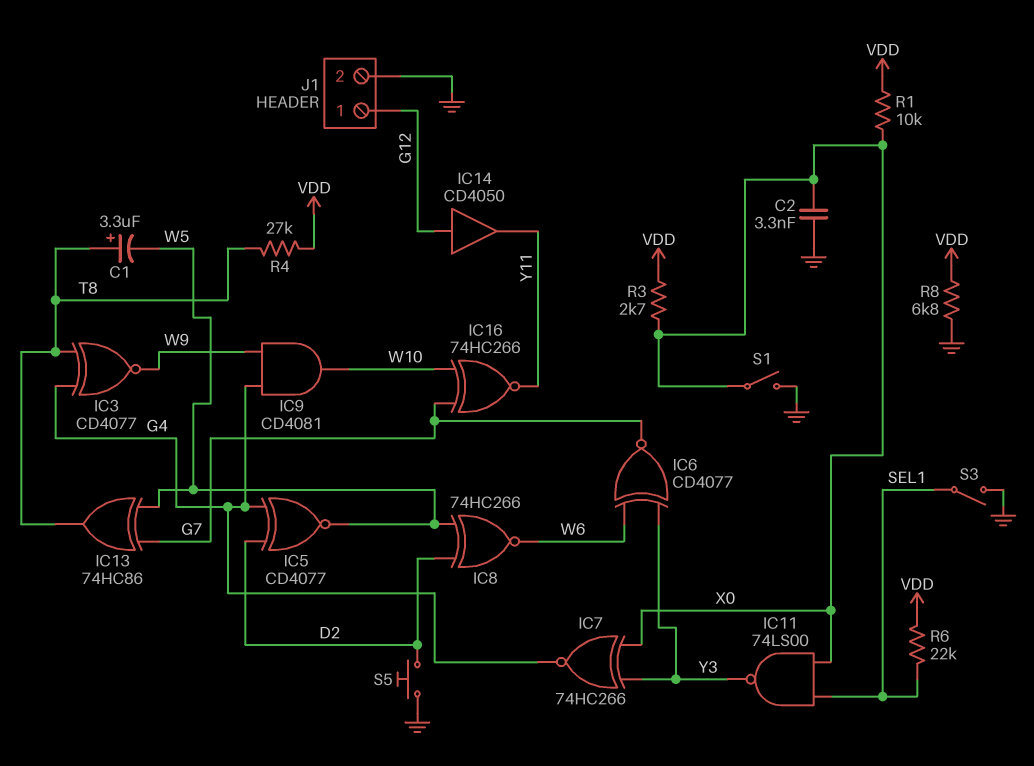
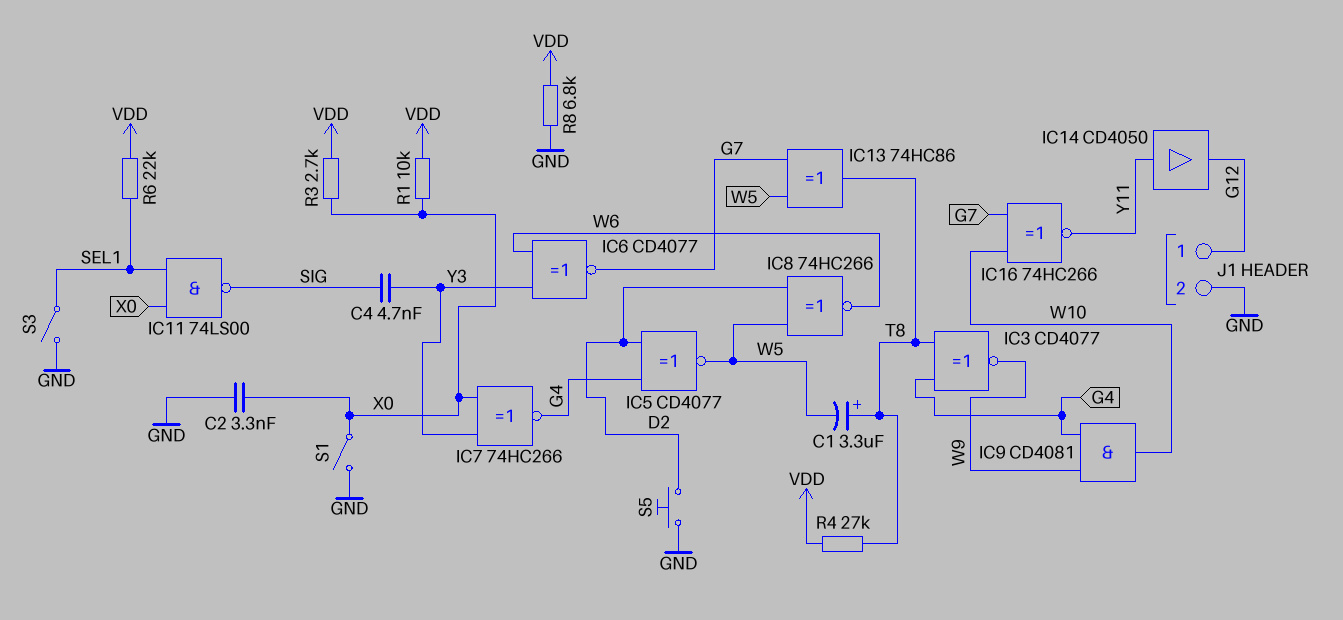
C4: none -> 4.7nF (SIG, Y3)
IC11: NAND 74LS00 (in SEL1, in X0, out Y3) -> NAND 74LS00 (in SEL1, in X0, out SIG)
IC14: buffer CD4050 (in G12, out Y11) -> buffer CD4050 (in Y11, out G12)

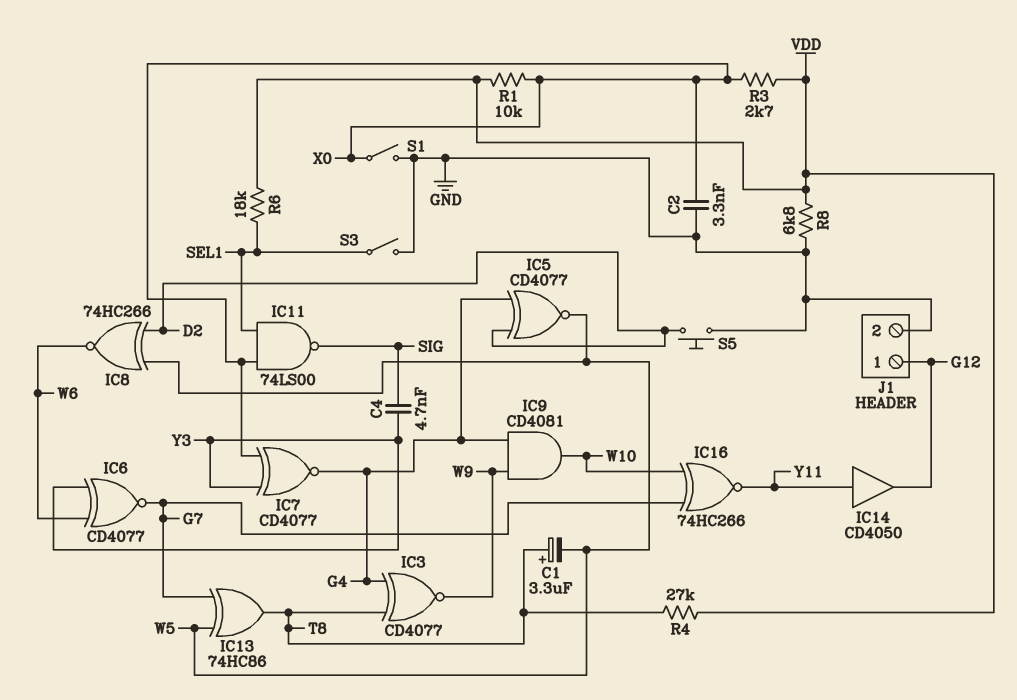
IC7: XNOR 74HC266 (in X0, in Y3, out G4) -> XNOR CD4077 (in X0, in Y3, out G4)
R6: 22k (SEL1, VDD) -> 18k (SEL1, VDD)

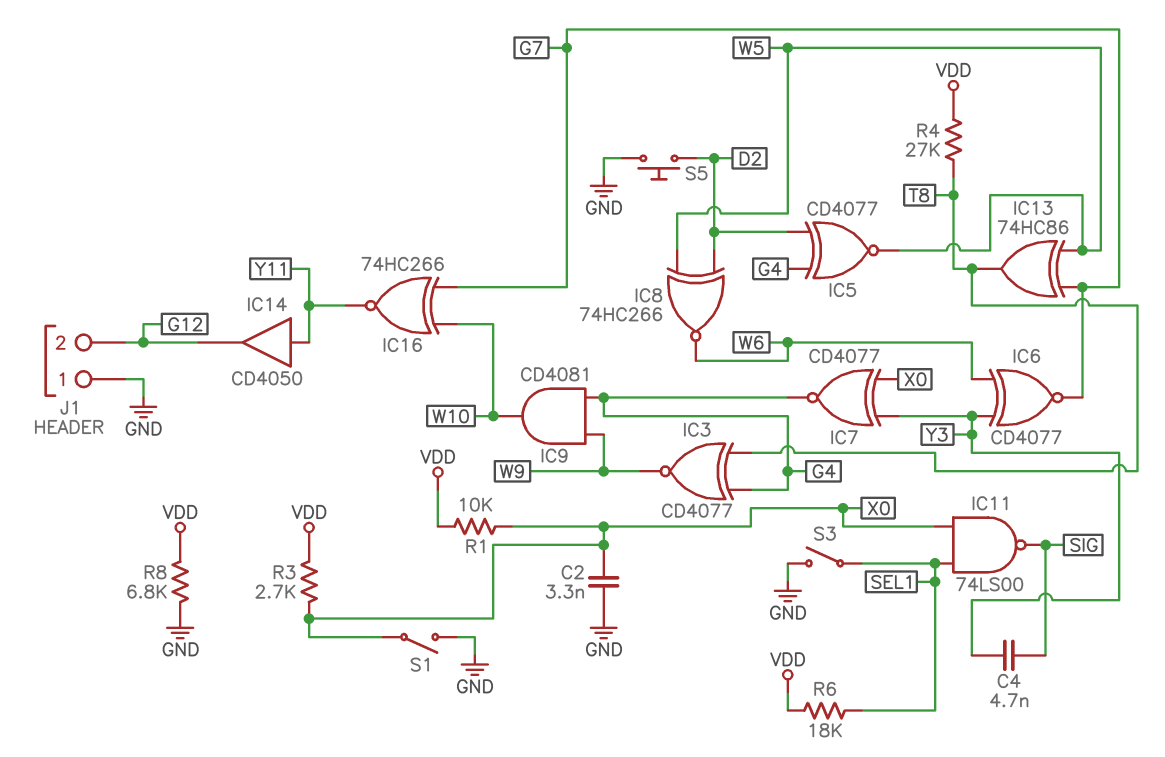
C1: 3.3uF (plus T8, minus W5) -> none
J1 pin 1: G12 -> GND
J1 pin 2: GND -> G12

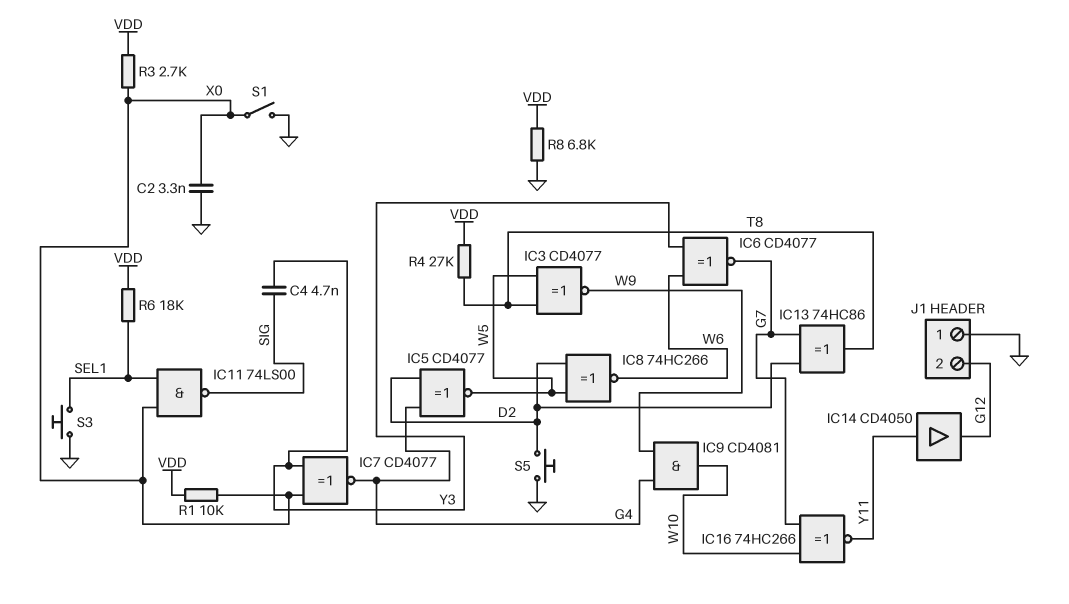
IC3: XNOR CD4077 (in G4, in T8, out W9) -> XNOR CD4077 (in T8, in W5, out W9)
IC13: XOR 74HC86 (in G7, in W5, out T8) -> XOR 74HC86 (in D2, in G7, out T8)
S3: switch (GND, SEL1) -> button (GND, SEL1)

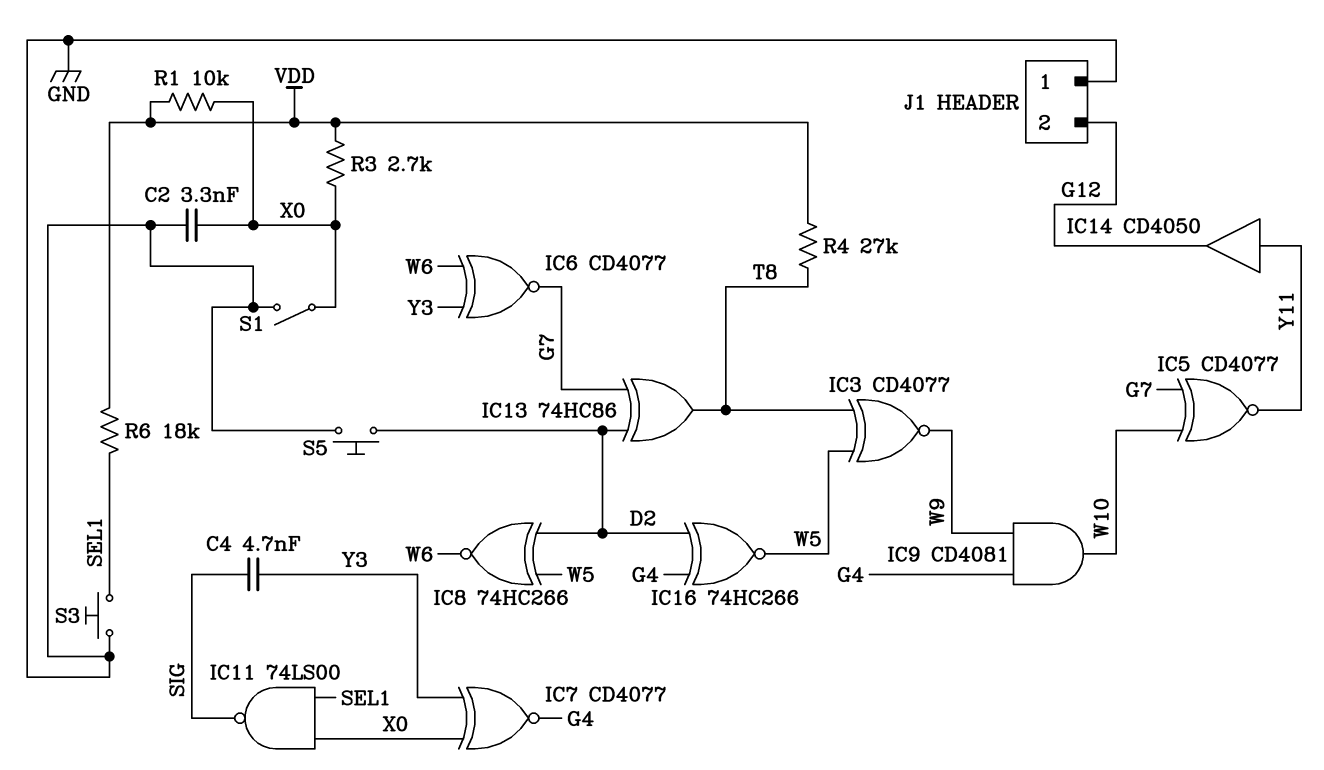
IC5: XNOR CD4077 (in D2, in G4, out W5) -> XNOR CD4077 (in G7, in W10, out Y11)
IC16: XNOR 74HC266 (in G7, in W10, out Y11) -> XNOR 74HC266 (in D2, in G4, out W5)
R8: 6.8k (GND, VDD) -> none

--

WHAT THE TASK REQUIRES: Give solely the number of lines in the data that contain the string "XNOR".

REPLY: 4